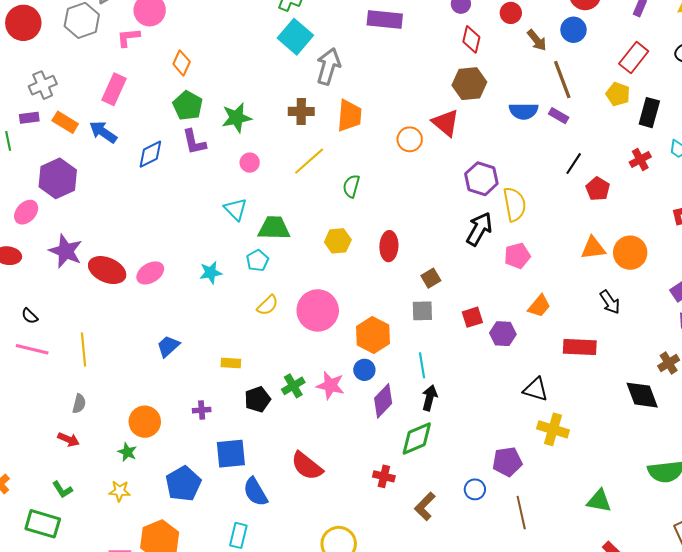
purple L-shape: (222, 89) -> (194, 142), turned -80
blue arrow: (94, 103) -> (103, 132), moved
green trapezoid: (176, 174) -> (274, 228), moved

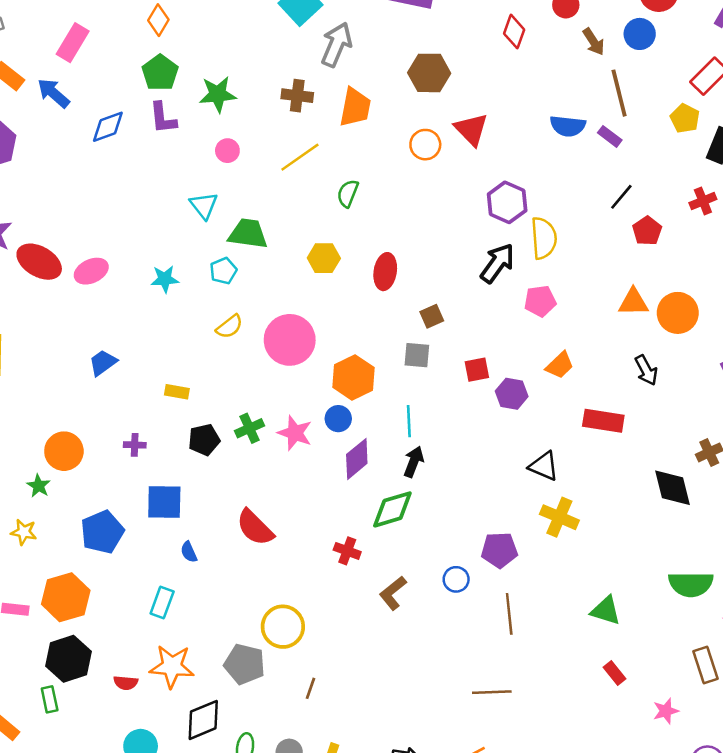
brown hexagon: (469, 84) -> (429, 73), moved
blue semicircle: (255, 492) -> (189, 552), size x0.6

====

Repeat exactly the lines from the one holding "green trapezoid: (176, 174)" through the last line of the entries, both included; the pictures do not belong in the copy.

green trapezoid: (176, 174) -> (274, 228), moved

brown hexagon: (469, 84) -> (429, 73), moved
blue semicircle: (255, 492) -> (189, 552), size x0.6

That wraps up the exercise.